**YOUR OBJECTIVE**
Please output every record below exactly as written, leaving out any pictures.

**Before-and-after object lists**
§
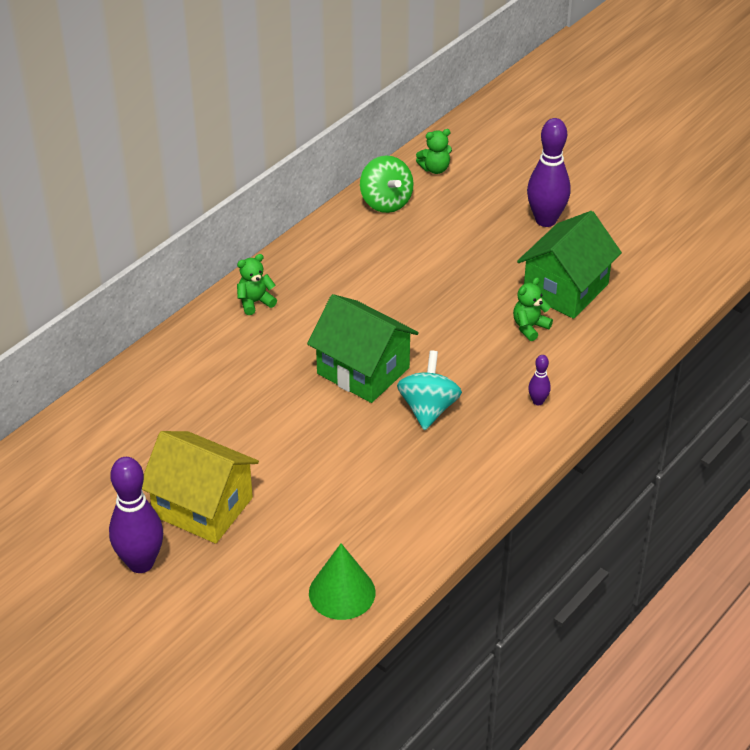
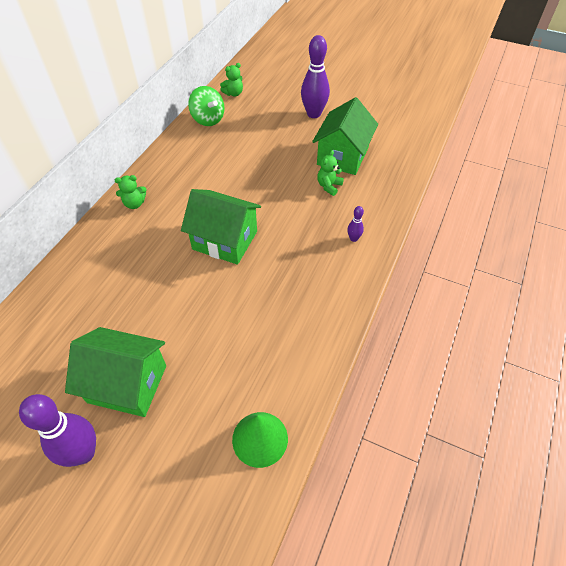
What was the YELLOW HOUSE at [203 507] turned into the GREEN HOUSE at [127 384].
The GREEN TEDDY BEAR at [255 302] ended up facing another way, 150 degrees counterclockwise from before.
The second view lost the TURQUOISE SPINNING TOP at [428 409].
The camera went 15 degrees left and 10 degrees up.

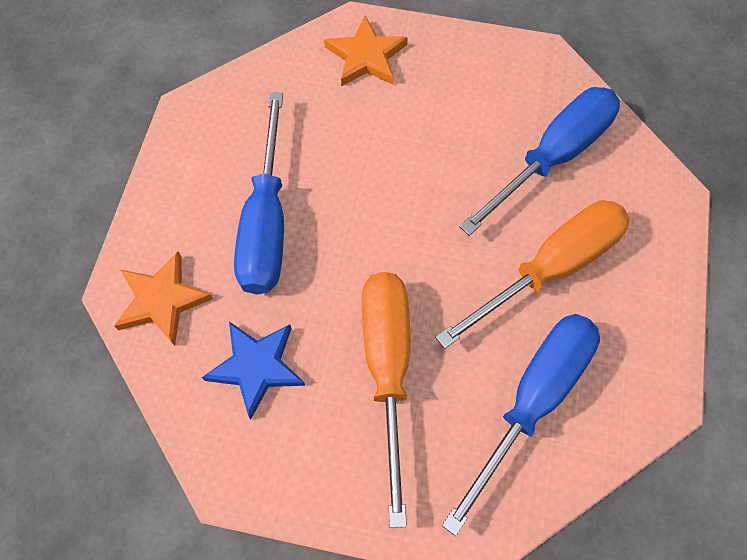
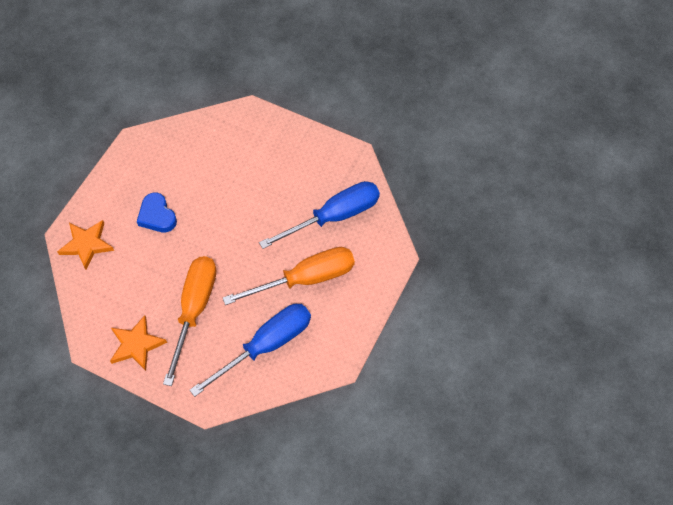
The second view lost the BLUE STAR at [256 367].
Where the BLUE SCREWDRIVER stood at [267 222], the BLUE HEART came to stand at [157 216].
The ORANGE STAR ended up elsewhere, having gone from [366 56] to [136 345].
The camera went 15 degrees right and 5 degrees down.

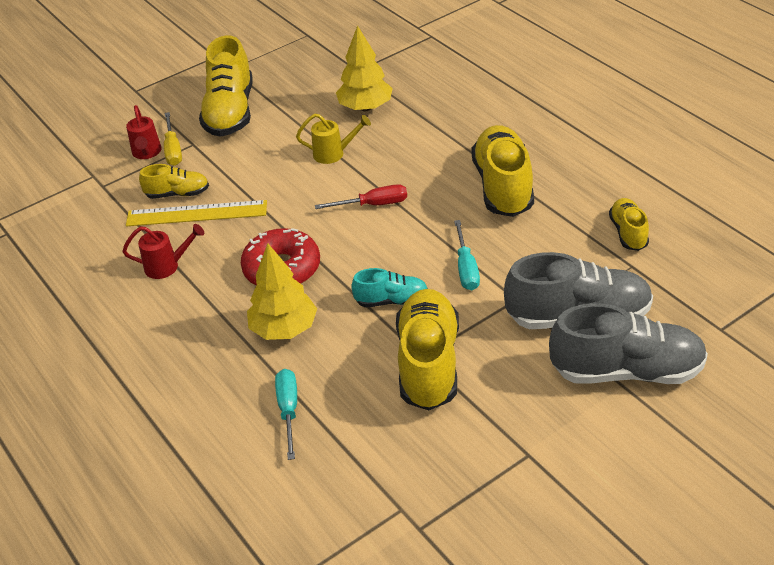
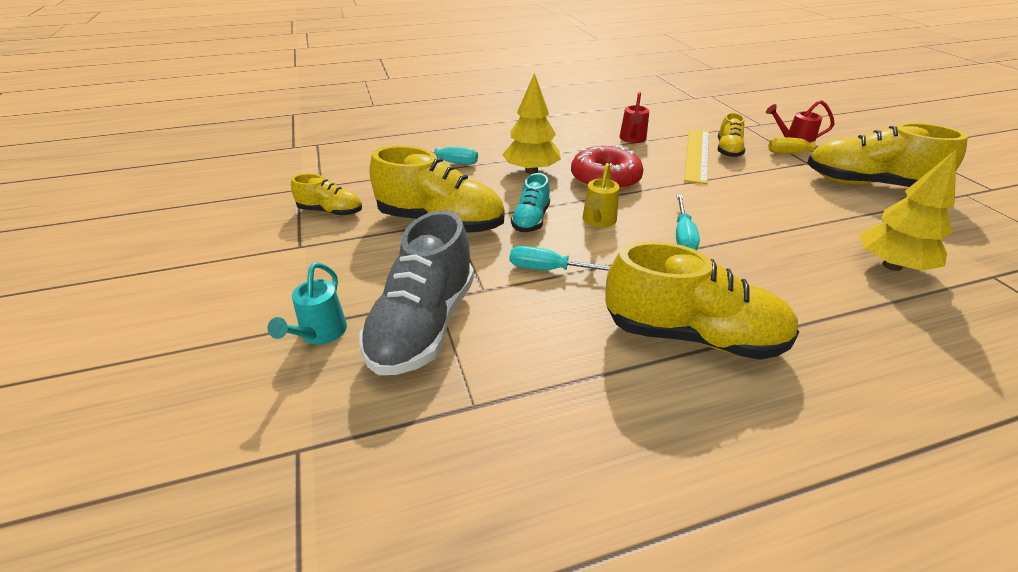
The YELLOW WATERING CAN ended up elsewhere, having gone from [333 154] to [598 221].
What was the RED SCREWDRIVER at [373 205] turned into the TURQUOISE SCREWDRIVER at [683 236].
Where the GREY SHOE stood at [626 371], the TURQUOISE WATERING CAN came to stand at [320 334].
The YELLOW SHOE ended up elsewhere, having gone from [628 233] to [330 212].
The camera went 105 degrees right and 5 degrees down.

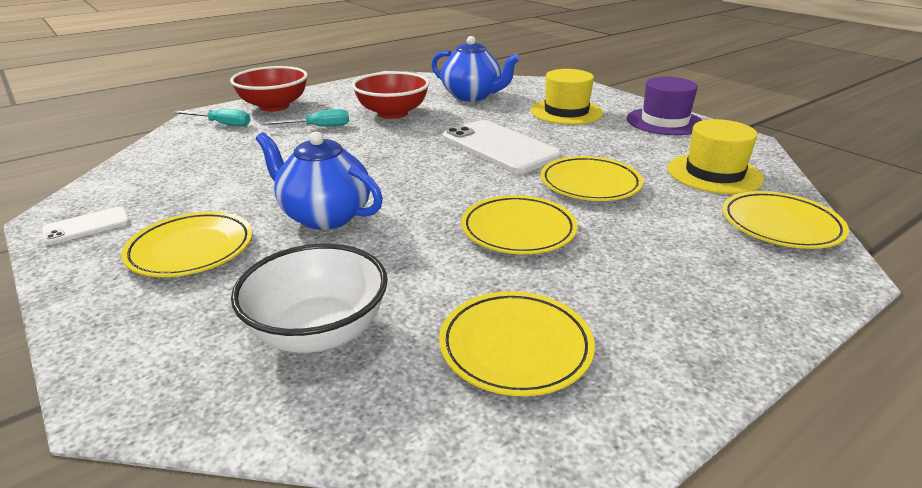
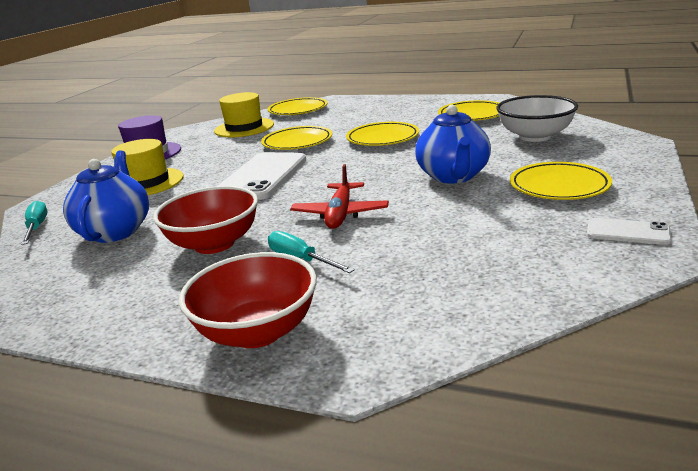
The TURQUOISE SCREWDRIVER ended up elsewhere, having gone from [222 124] to [37 227].
The second view gained the RED PLANE at [340 214].
The camera went 120 degrees left and 5 degrees down.

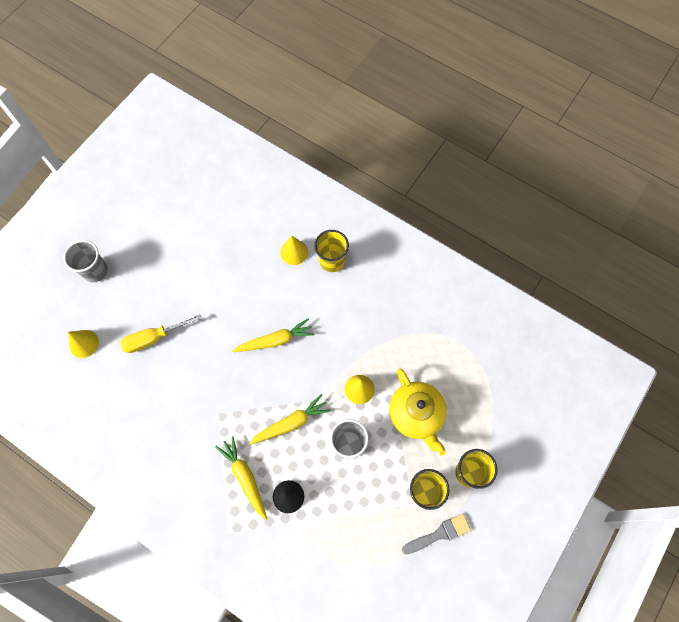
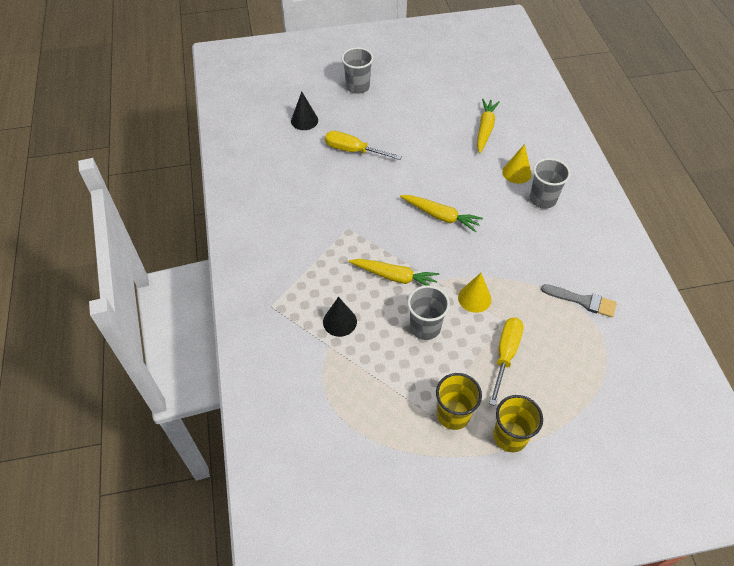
What was the YELLOW CONE at [84 343] turned into the BLACK CONE at [304 120].
The YELLOW CARROT ended up elsewhere, having gone from [245 477] to [485 129].
What was the YELLOW CUP at [332 261] turned into the GREY CUP at [542 199].
Where the YELLOW TEAPOT stood at [416 415], the YELLOW SCREWDRIVER came to stand at [505 355].
The GREY BRUSH ended up elsewhere, having gone from [439 534] to [582 301].
The camera went 45 degrees right and 15 degrees down.

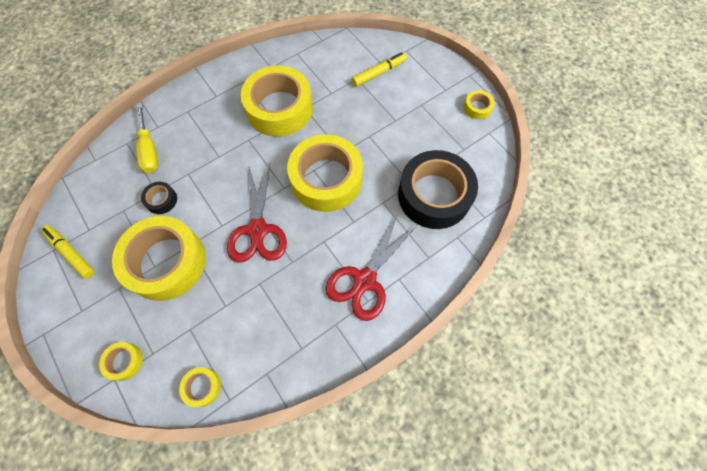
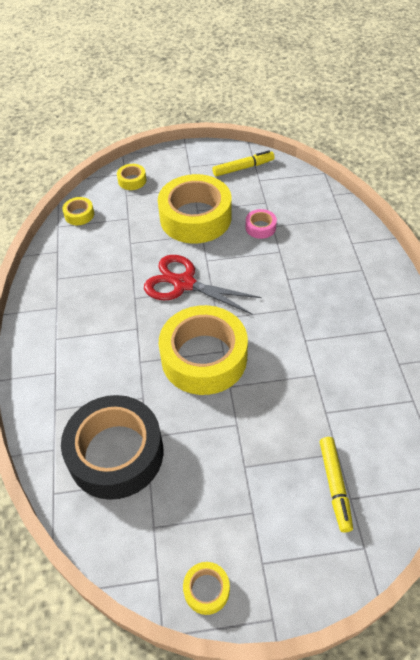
The second view lost the YELLOW SCREWDRIVER at [149 150].
What was the BLACK TAPE at [161 200] turned into the PINK TAPE at [260 227].
The second view lost the YELLOW TAPE at [279 108].
The second view lost the RED SCISSORS at [365 280].
The camera went 120 degrees right and 15 degrees down.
§
**REPLY TO THE EXERCISE**
What was the YELLOW HOUSE at [203 507] turned into the GREEN HOUSE at [127 384].
The GREEN TEDDY BEAR at [255 302] ended up facing another way, 150 degrees counterclockwise from before.
The second view lost the TURQUOISE SPINNING TOP at [428 409].
The camera went 15 degrees left and 10 degrees up.

The second view lost the BLUE STAR at [256 367].
Where the BLUE SCREWDRIVER stood at [267 222], the BLUE HEART came to stand at [157 216].
The ORANGE STAR ended up elsewhere, having gone from [366 56] to [136 345].
The camera went 15 degrees right and 5 degrees down.

The YELLOW WATERING CAN ended up elsewhere, having gone from [333 154] to [598 221].
What was the RED SCREWDRIVER at [373 205] turned into the TURQUOISE SCREWDRIVER at [683 236].
Where the GREY SHOE stood at [626 371], the TURQUOISE WATERING CAN came to stand at [320 334].
The YELLOW SHOE ended up elsewhere, having gone from [628 233] to [330 212].
The camera went 105 degrees right and 5 degrees down.

The TURQUOISE SCREWDRIVER ended up elsewhere, having gone from [222 124] to [37 227].
The second view gained the RED PLANE at [340 214].
The camera went 120 degrees left and 5 degrees down.

What was the YELLOW CONE at [84 343] turned into the BLACK CONE at [304 120].
The YELLOW CARROT ended up elsewhere, having gone from [245 477] to [485 129].
What was the YELLOW CUP at [332 261] turned into the GREY CUP at [542 199].
Where the YELLOW TEAPOT stood at [416 415], the YELLOW SCREWDRIVER came to stand at [505 355].
The GREY BRUSH ended up elsewhere, having gone from [439 534] to [582 301].
The camera went 45 degrees right and 15 degrees down.

The second view lost the YELLOW SCREWDRIVER at [149 150].
What was the BLACK TAPE at [161 200] turned into the PINK TAPE at [260 227].
The second view lost the YELLOW TAPE at [279 108].
The second view lost the RED SCISSORS at [365 280].
The camera went 120 degrees right and 15 degrees down.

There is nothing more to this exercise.